* **BRIEF**
Among the lines below, which ones contain the word "none"? Copy every such line.

[RECORDED DATA — start]

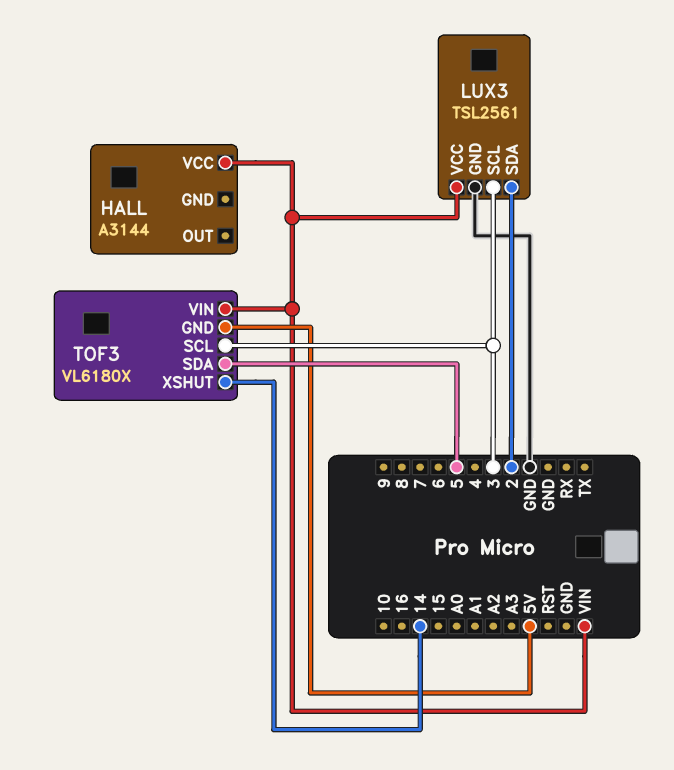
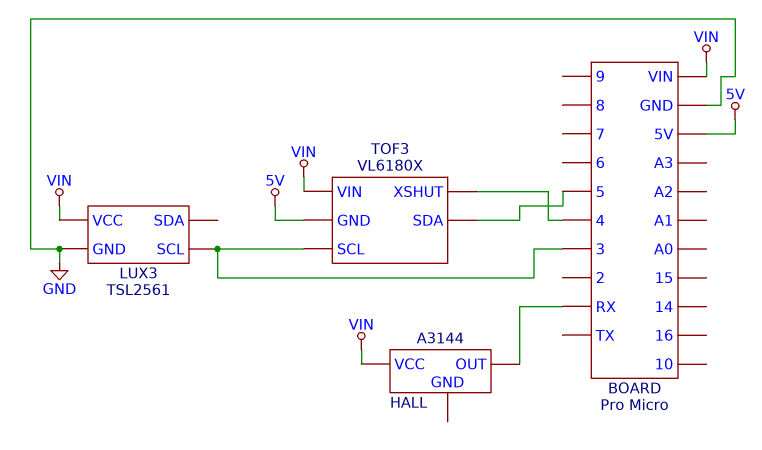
HALL pin OUT: none -> RX
LUX3 pin SDA: 2 -> none
TOF3 pin XSHUT: 14 -> 4

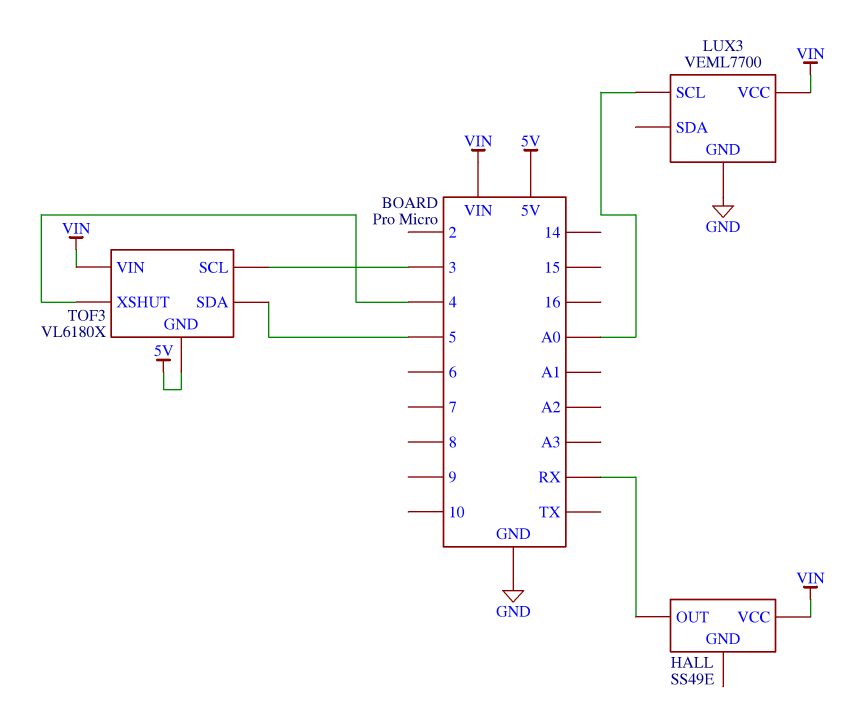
HALL: A3144 -> SS49E
LUX3: TSL2561 -> VEML7700
LUX3 pin SCL: 3 -> A0

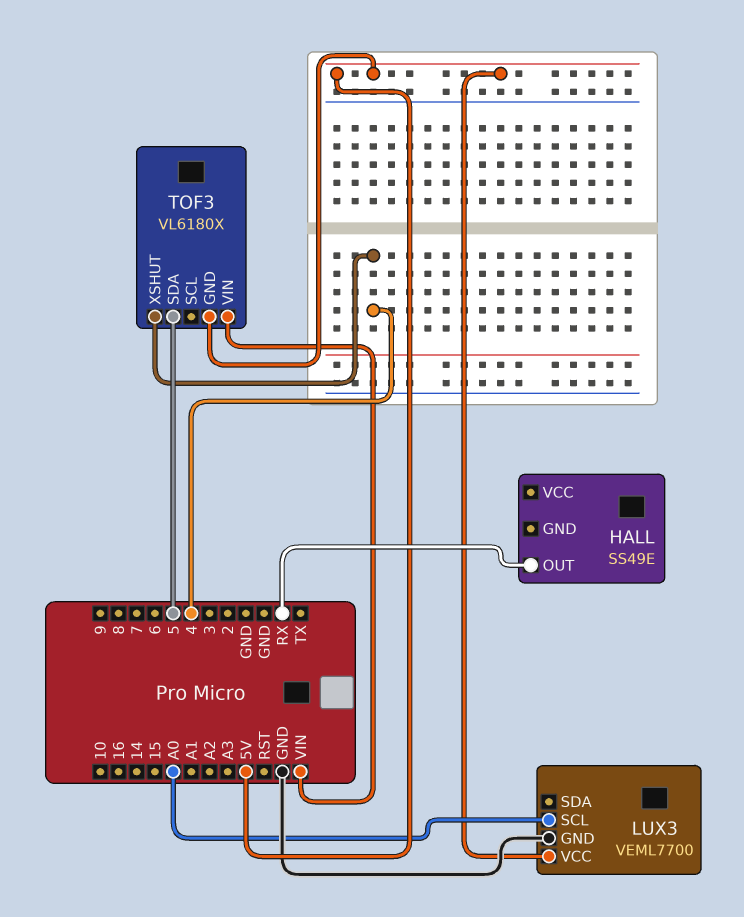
HALL pin VCC: VIN -> none
LUX3 pin VCC: VIN -> 5V
TOF3 pin SCL: 3 -> none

[RECORDED DATA — finish]

* **RESPONSE AREA**
HALL pin OUT: none -> RX
LUX3 pin SDA: 2 -> none
HALL pin VCC: VIN -> none
TOF3 pin SCL: 3 -> none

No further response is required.